__BRIEF__:
Search the entries below for the line containing "(635, 296) = (601, 447): pink"; from there to the end, return every line exactly and add nothing.

Data entries:
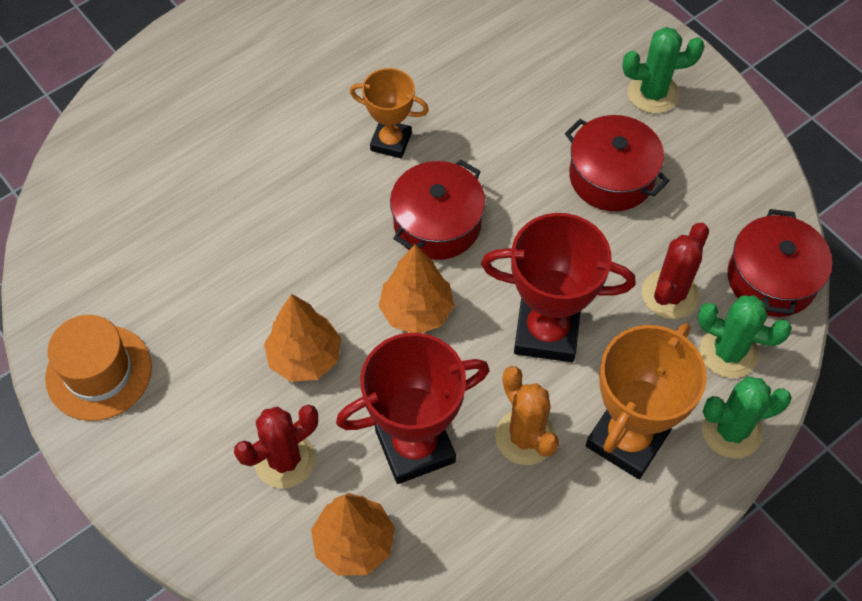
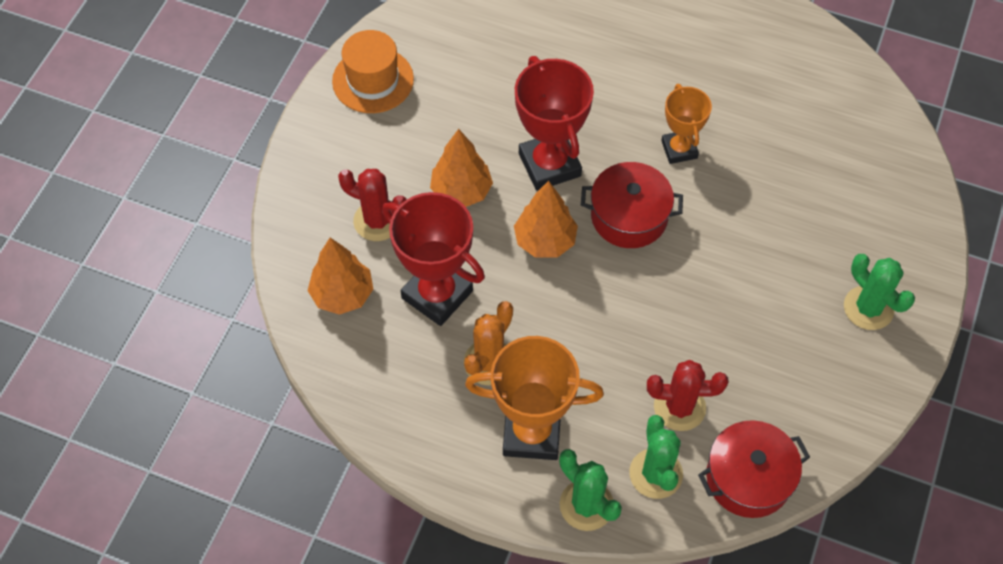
camera: 60 degrees right, 0 degrees up
(546, 332) = (586, 335): red trophy -> red trophy (549, 165)
(611, 177) = (760, 315): red pot -> none

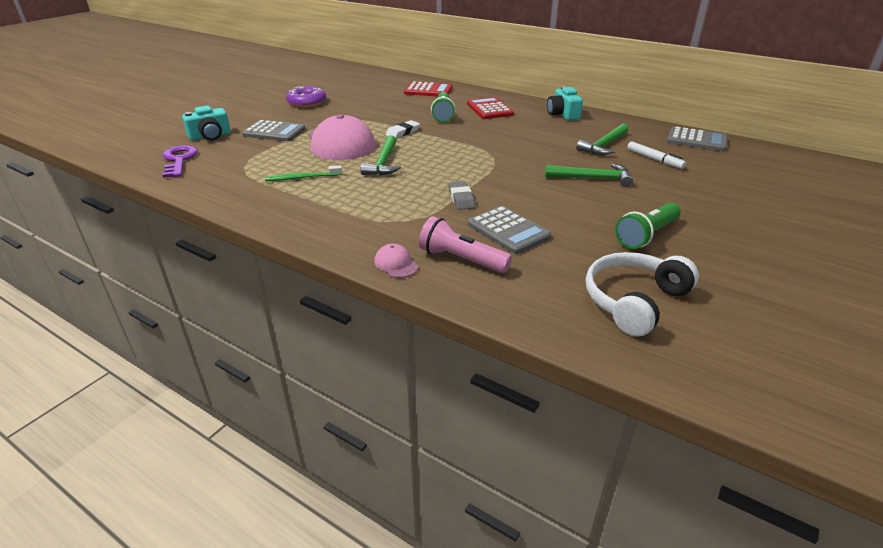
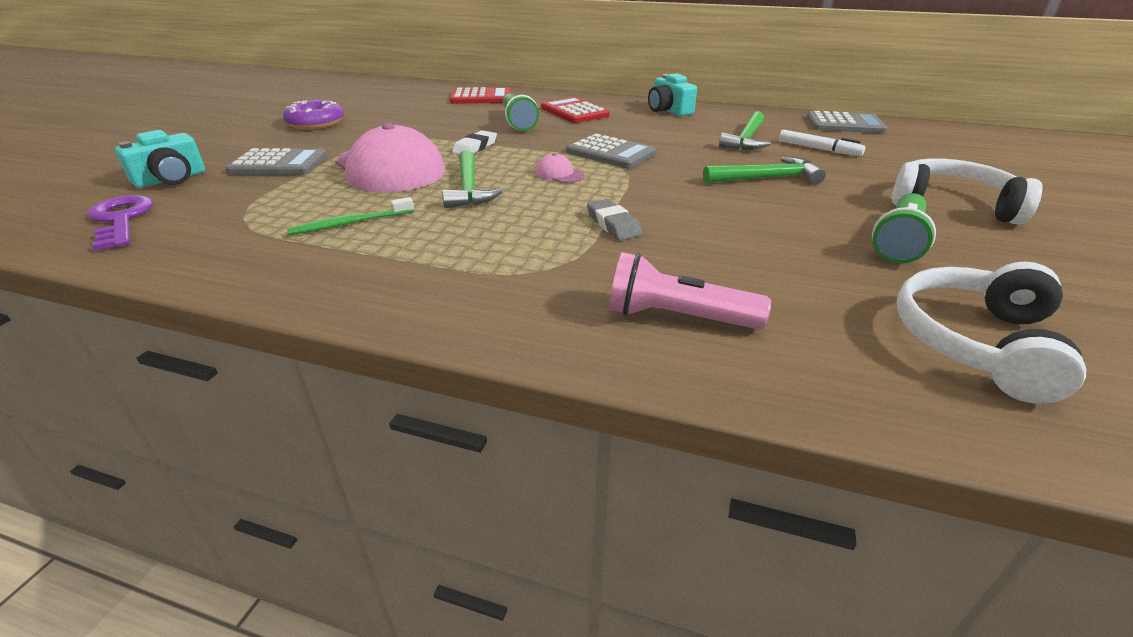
camera: 15 degrees left, 0 degrees up
(396, 264) = (577, 342): pink cap -> pink cap (559, 174)
(508, 230) = (713, 261): grey calculator -> grey calculator (610, 153)
(716, 214) = (952, 204): none -> white headphones

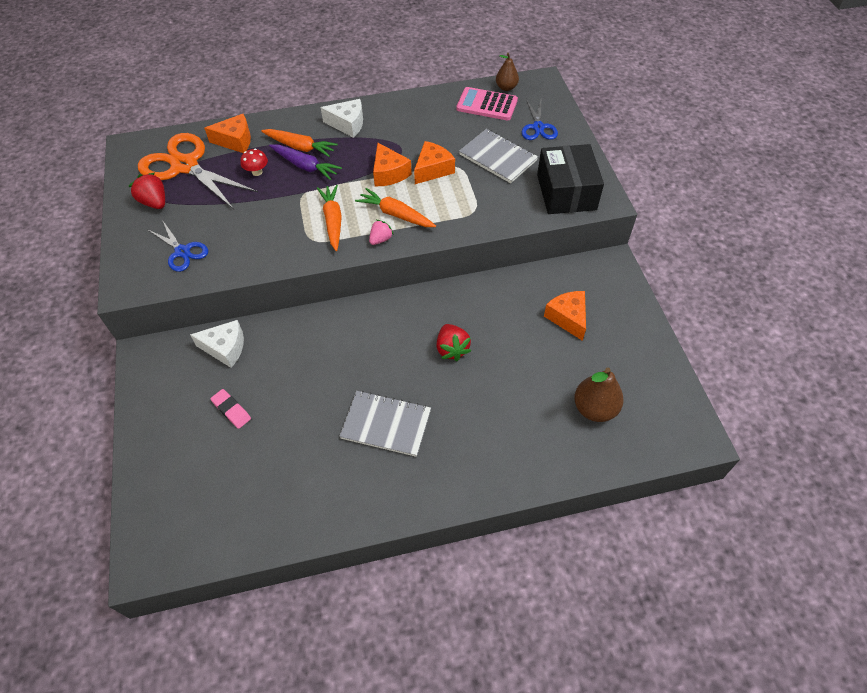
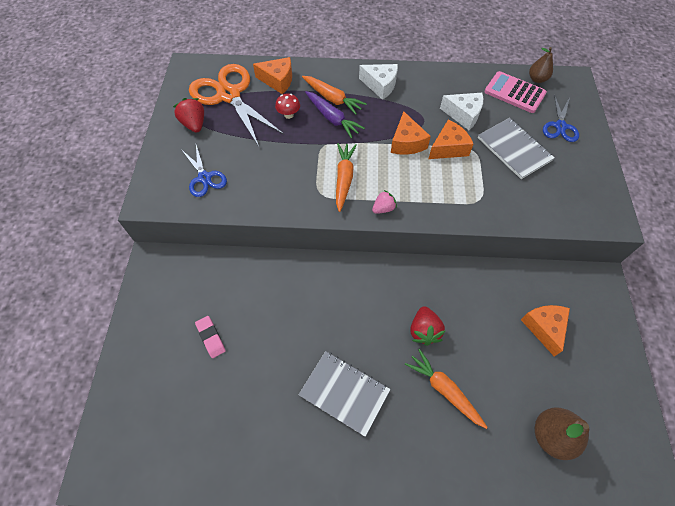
camera: 15 degrees right, 5 degrees up
(225, 348) = (221, 274): white cheese -> white cheese (463, 115)
(395, 214) = (403, 186): orange carrot -> orange carrot (444, 390)
(566, 192) = (575, 201): black box -> none

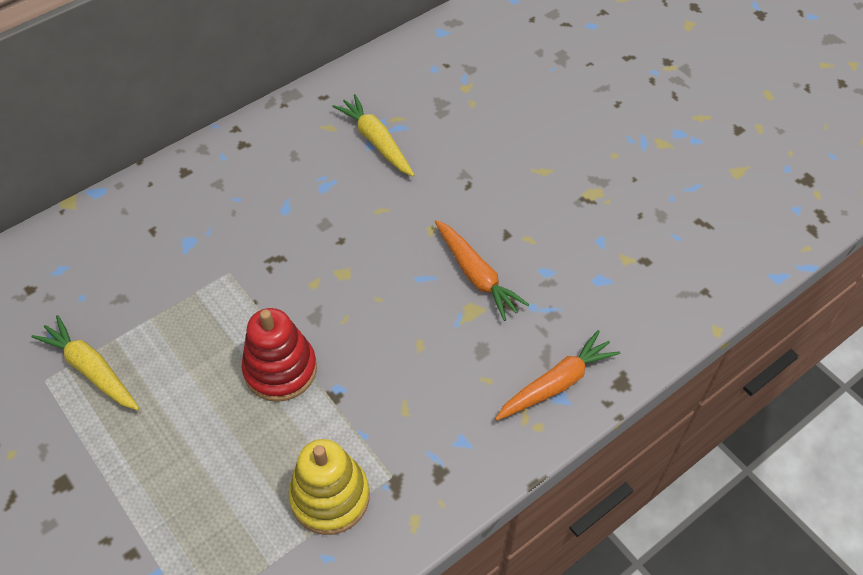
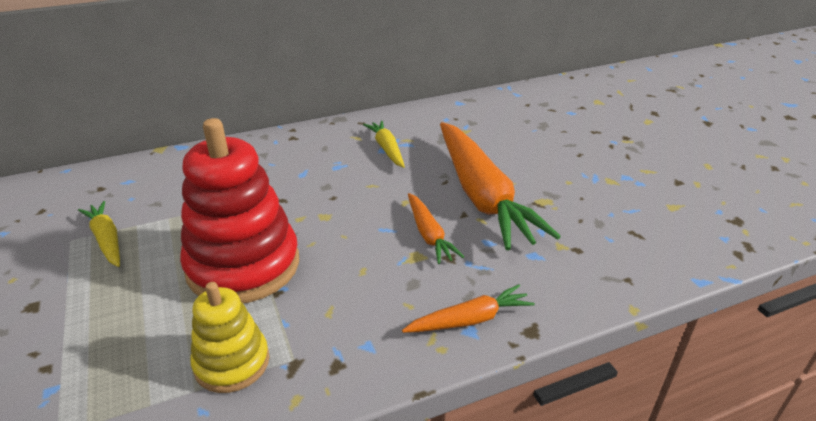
camera: 15 degrees right, 20 degrees down
(280, 369) = (243, 265): red stacking toy -> red stacking toy, size x1.81
(518, 199) = (481, 195): none -> orange carrot

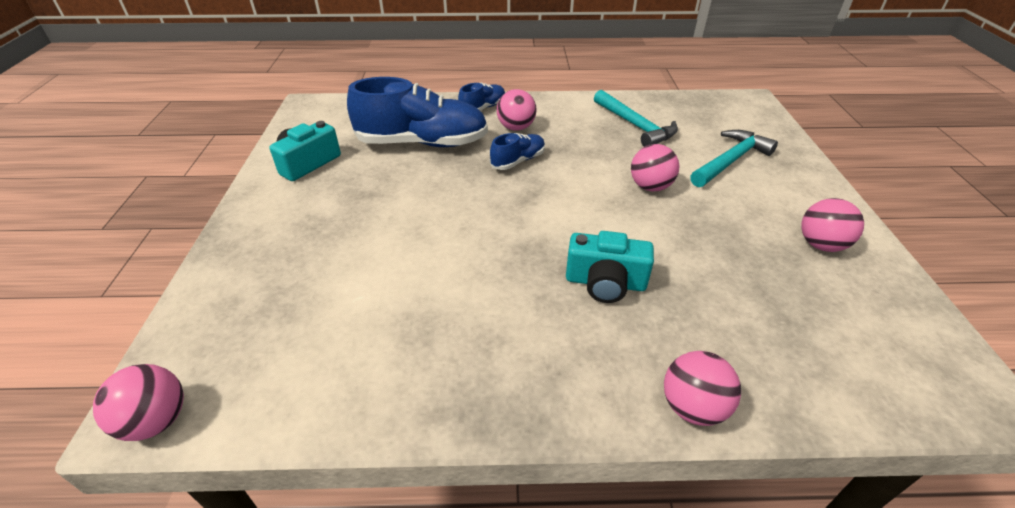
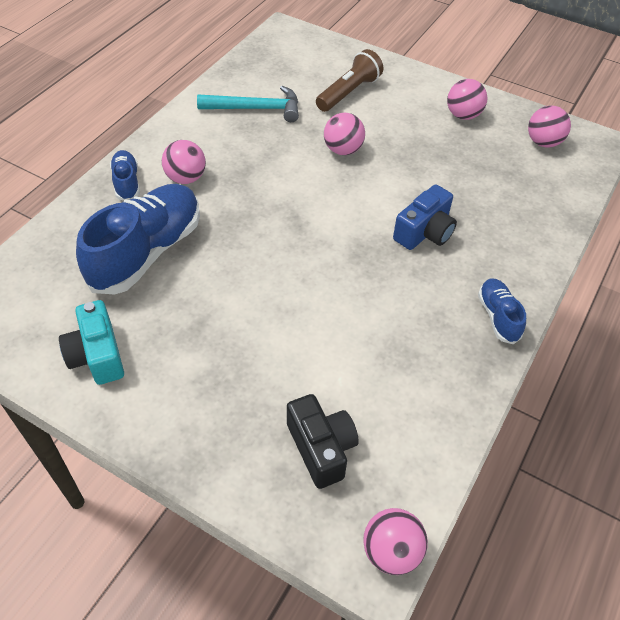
camera: 60 degrees left, 10 degrees up
(269, 317) = (321, 448): none -> black camera
(518, 161) = (240, 203): blue shoe -> blue shoe (498, 317)
(605, 283) = (425, 232): turquoise camera -> blue camera
(692, 407) = (545, 252): pink ball -> pink ball (543, 142)
(730, 161) = (348, 93): turquoise hammer -> brown flashlight

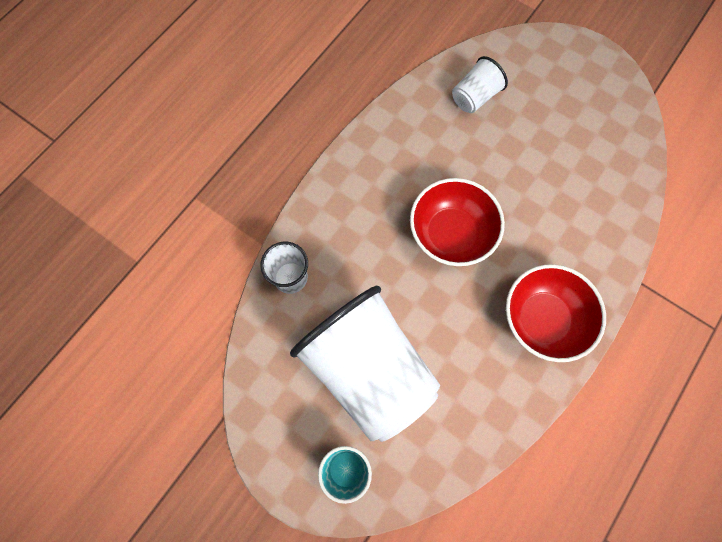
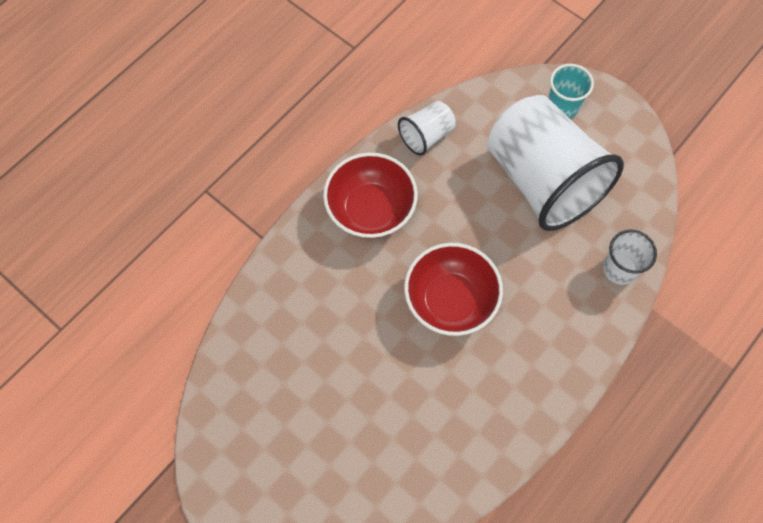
camera: 175 degrees left, 5 degrees down
(474, 97) = (401, 470): white cup -> white cup (426, 136)

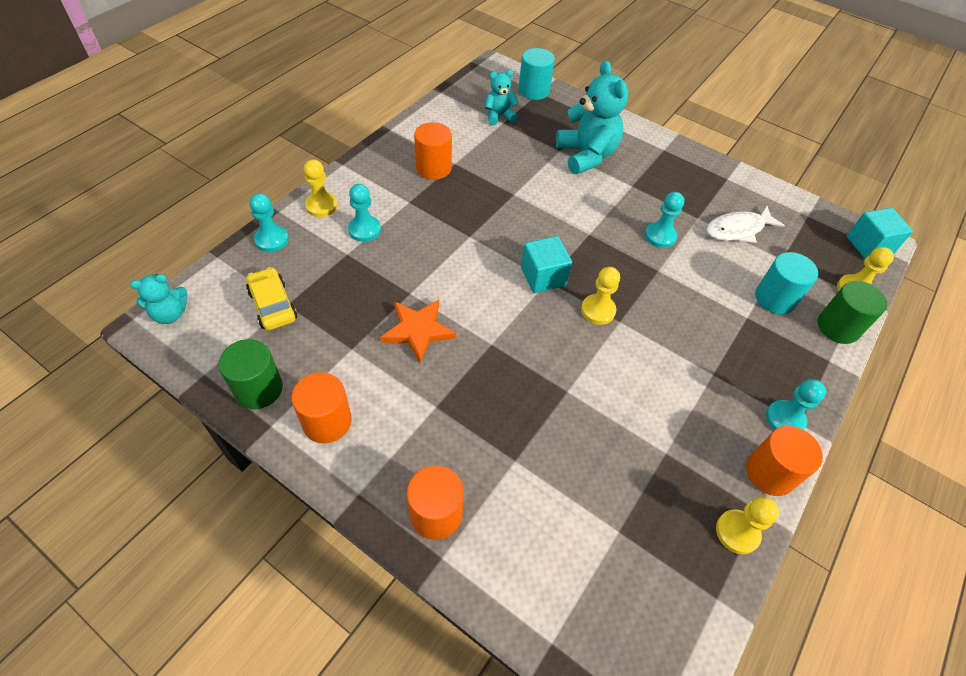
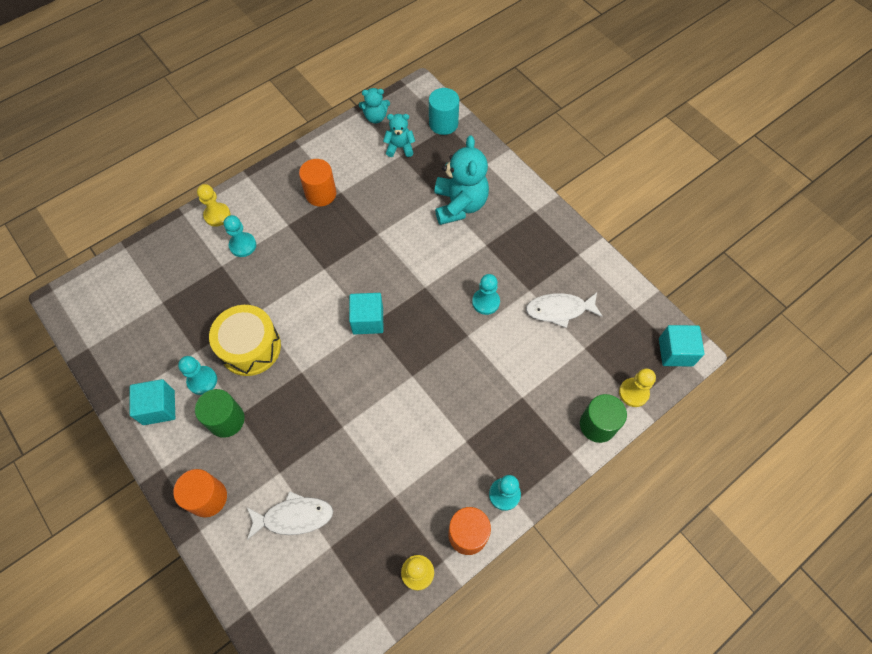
camera: 20 degrees right, 10 degrees up
(170, 314) = (78, 292): turquoise teddy bear -> turquoise teddy bear (375, 117)
(258, 389) = (120, 369): green cylinder -> green cylinder (226, 420)
(272, 239) = (169, 240): turquoise pawn -> turquoise pawn (202, 381)
(273, 305) = (152, 300): yellow car -> none
(327, 421) = (159, 407): orange cylinder -> turquoise cube
(418, 330) = (250, 347): orange star -> yellow drum
(557, 507) = (294, 517): none -> white fish
(598, 310) = (398, 362): yellow pawn -> none
(775, 298) = (556, 385): turquoise cylinder -> none

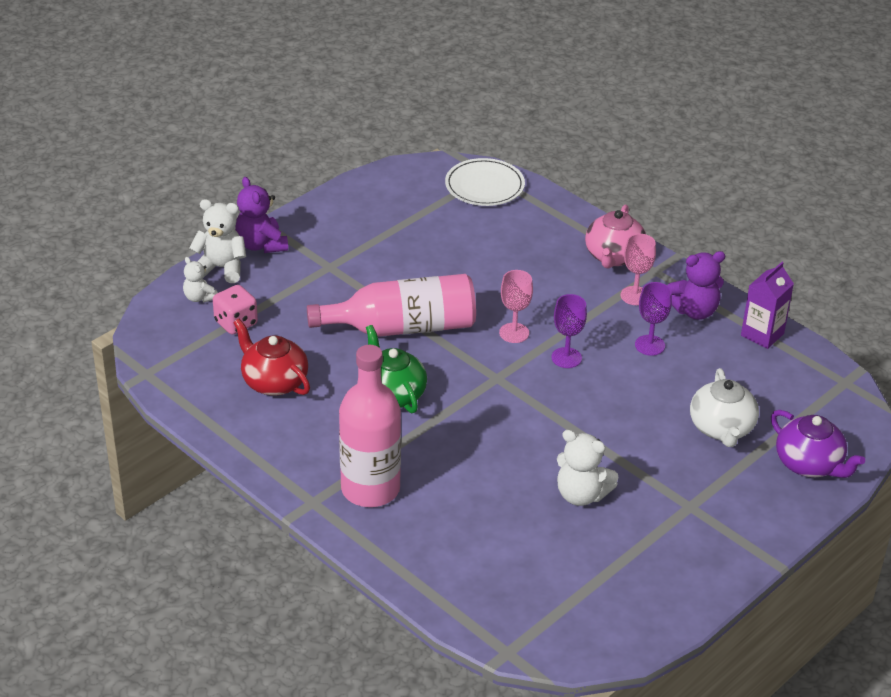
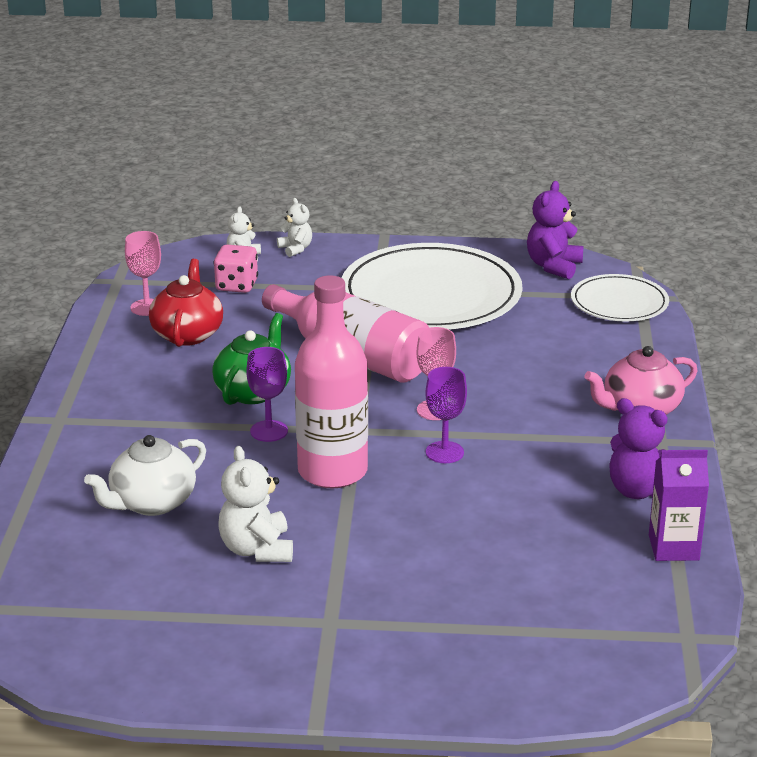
camera: 50 degrees right, 10 degrees down
(221, 268) = (295, 249): white teddy bear -> white teddy bear, size x0.61
(261, 245) = (353, 250): purple teddy bear -> purple teddy bear (553, 266)
(370, 250) = (431, 295): none -> white plate
(370, 489) = (113, 438): pink bottle -> pink bottle (332, 471)
(635, 296) = (601, 447): pink goblet -> pink goblet (147, 307)
(649, 345) = (540, 489): purple goblet -> purple goblet (269, 431)
(721, 428) = (480, 588): white teapot -> white teapot (152, 503)
(809, 464) = (510, 672): purple teapot -> none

__RESPONSE__:
(635, 296) = (601, 447): pink goblet -> pink goblet (147, 307)
(649, 345) = (540, 489): purple goblet -> purple goblet (269, 431)
(721, 428) = (480, 588): white teapot -> white teapot (152, 503)
(809, 464) = (510, 672): purple teapot -> none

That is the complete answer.